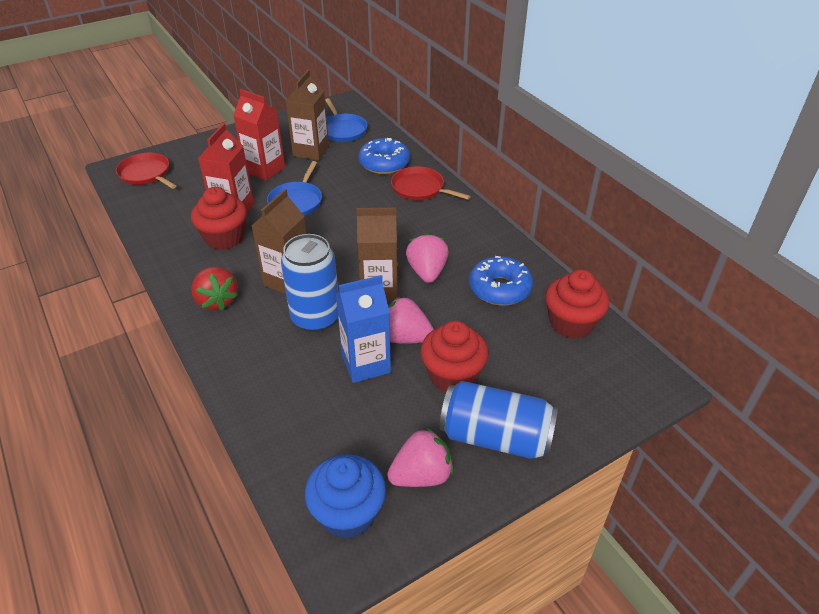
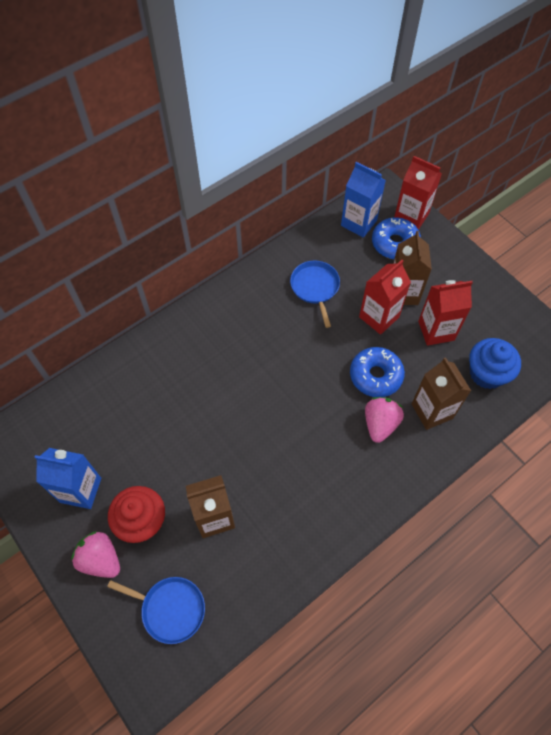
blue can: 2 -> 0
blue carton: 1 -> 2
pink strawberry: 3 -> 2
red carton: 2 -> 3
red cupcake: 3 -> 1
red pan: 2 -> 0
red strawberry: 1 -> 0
━━━
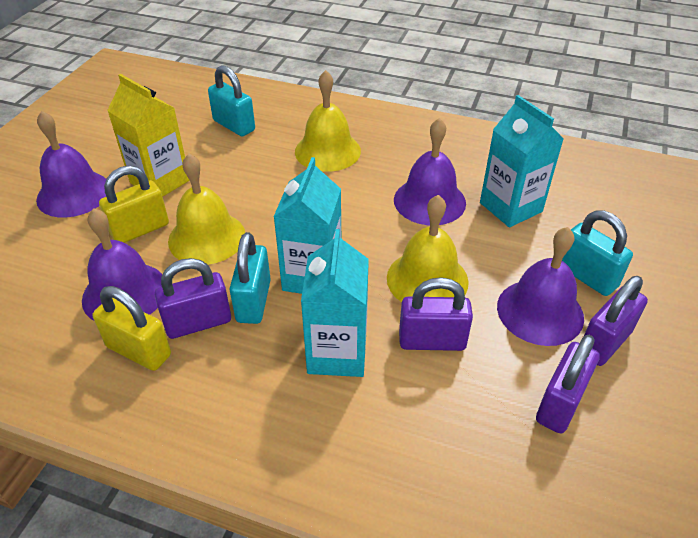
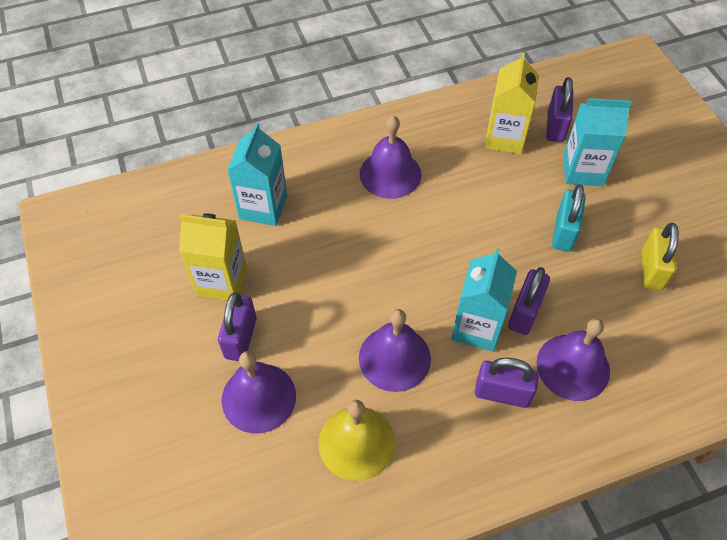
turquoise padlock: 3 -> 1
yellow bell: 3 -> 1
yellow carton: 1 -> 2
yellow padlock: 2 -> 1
━━━
== What to do ==
Tally the lines of the records that hold the word "yellow" and output only the total.

== Answer to the problem ==
3